DIRECTIONS: Without including any pictures, please copy every entry below exactly.

Stored entries
--

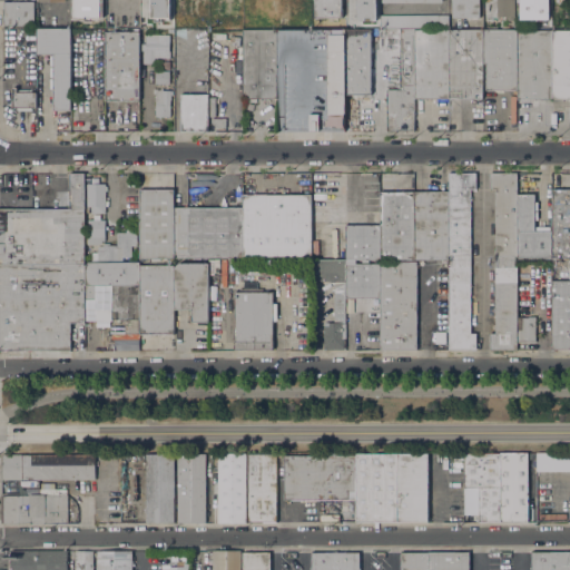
[(150,0),(170,0),(170,17),(151,17),(150,0)]
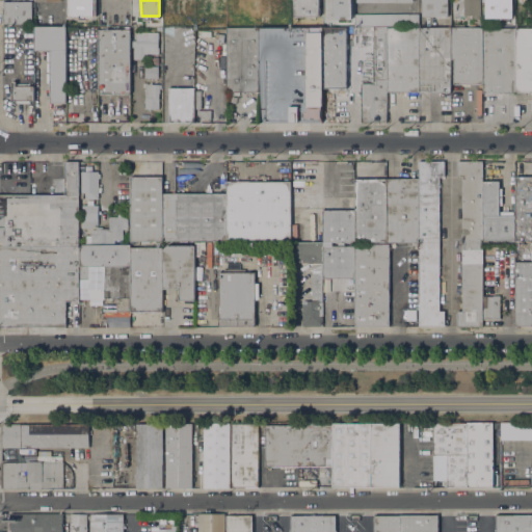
[(173,0),(192,0),(192,10),(191,10),(191,15),(182,15),(183,9),(173,9),(173,0)]
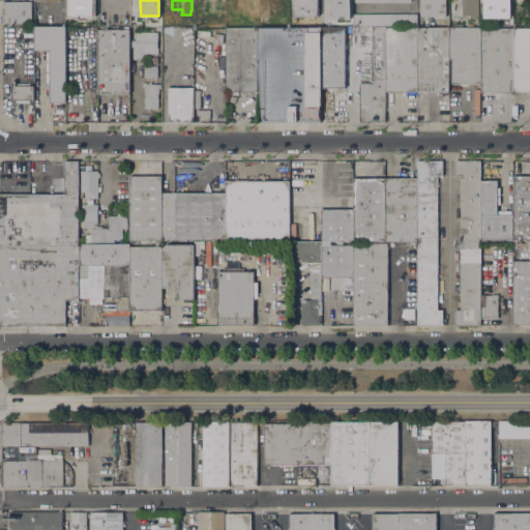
[(195,0),(209,0),(209,12),(203,12),(203,16),(198,15),(198,12),(195,12),(195,0)]
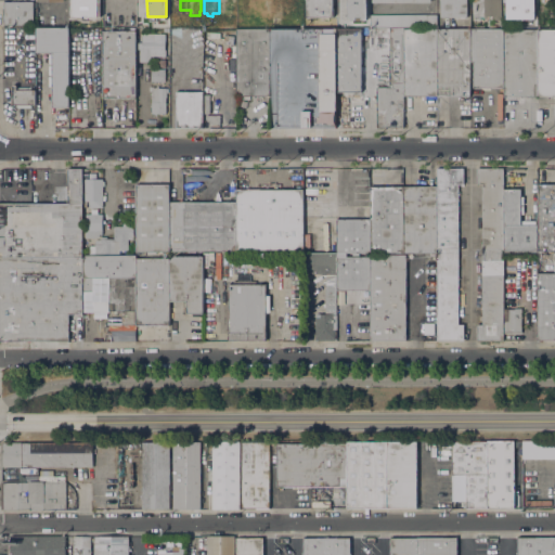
[(300,0),(300,1),(300,3),(300,16),(282,16),(282,9),(281,9),(281,5),(281,0),(300,0)]
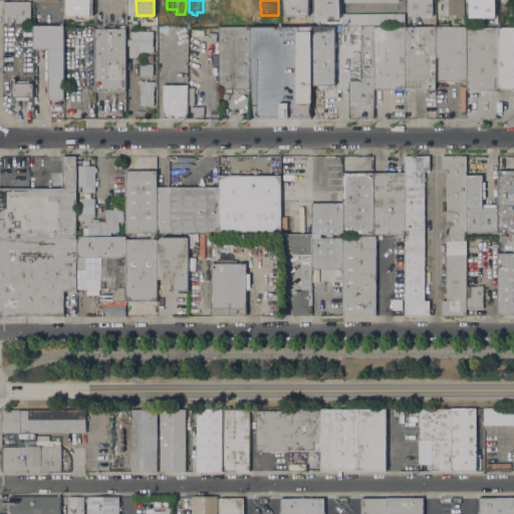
[(308,0),(308,15),(283,15),(283,0),(308,0)]
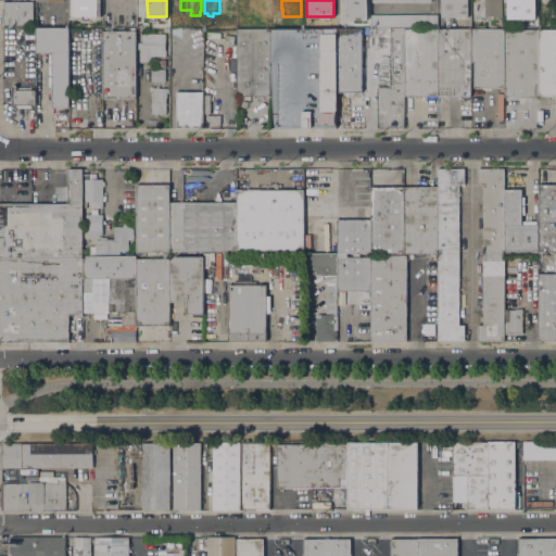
[(343,25),(343,9),(340,9),(340,3),(342,3),(342,0),(367,0),(367,25),(343,25)]
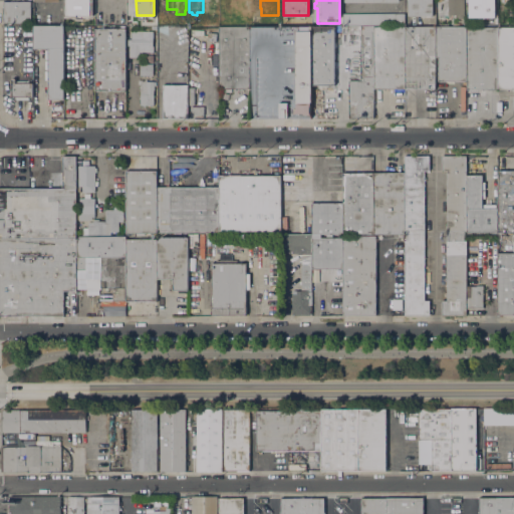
[(432,0),(432,15),(408,15),(408,0),(432,0)]
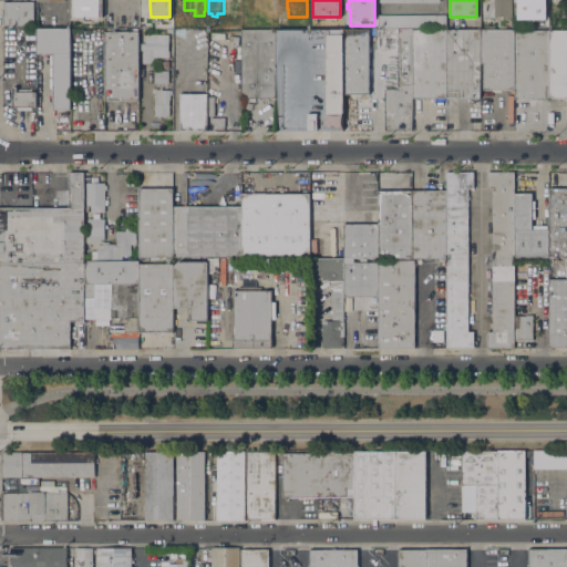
[(482,0),(512,0),(512,20),(504,20),(504,17),(482,17),(482,0)]
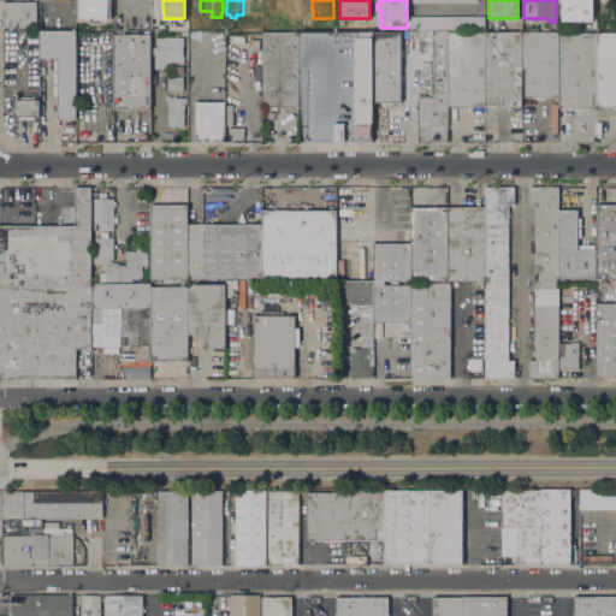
[(561,0),(592,0),(593,21),(561,21),(561,0)]
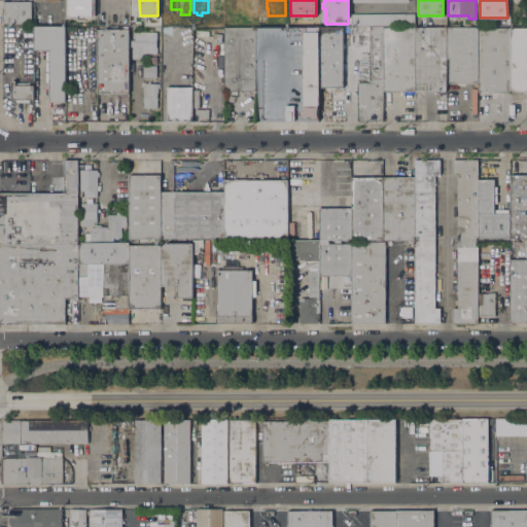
[(3,24),(3,1),(31,1),(31,24),(3,24)]
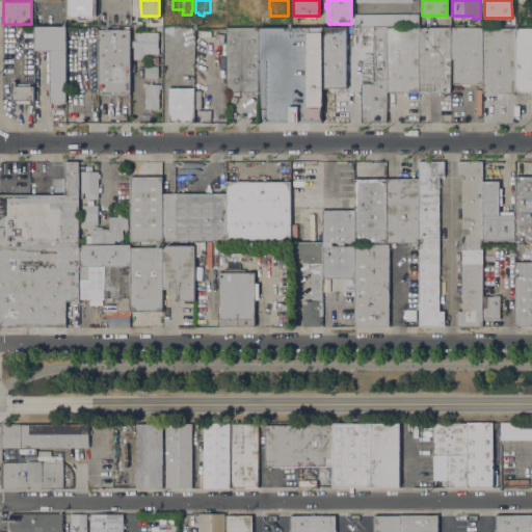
[(79,20),(67,20),(67,6),(79,6),(79,20)]
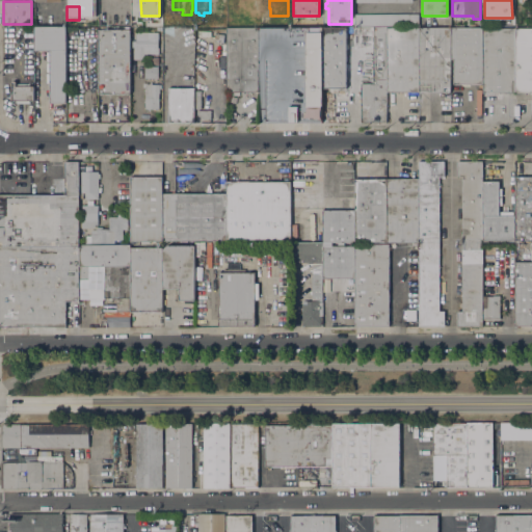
[(361,27),(361,26),(354,26),(354,14),(418,14),(418,26),(387,27),(373,27),(361,27)]
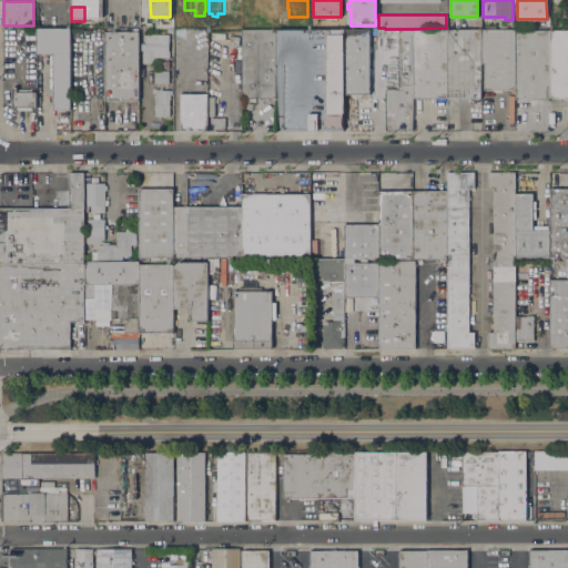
[(446,98),(412,98),(413,29),(446,28),(446,98)]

--

WRITTEN REPLY:
[(150,0),(170,0),(170,17),(151,17),(150,0)]
[(173,0),(192,0),(192,10),(191,10),(191,15),(182,15),(183,9),(173,9),(173,0)]
[(195,0),(209,0),(209,12),(203,12),(203,16),(198,15),(198,12),(195,12),(195,0)]
[(300,0),(300,1),(300,3),(300,16),(282,16),(282,9),(281,9),(281,5),(281,0),(300,0)]
[(308,0),(308,15),(283,15),(283,0),(308,0)]
[(343,25),(343,9),(340,9),(340,3),(342,3),(342,0),(367,0),(367,25),(343,25)]
[(432,0),(432,15),(408,15),(408,0),(432,0)]
[(482,0),(512,0),(512,20),(504,20),(504,17),(482,17),(482,0)]
[(561,0),(592,0),(593,21),(561,21),(561,0)]
[(3,24),(3,1),(31,1),(31,24),(3,24)]
[(79,20),(67,20),(67,6),(79,6),(79,20)]
[(361,27),(361,26),(354,26),(354,14),(418,14),(418,26),(387,27),(373,27),(361,27)]
[(446,98),(412,98),(413,29),(446,28),(446,98)]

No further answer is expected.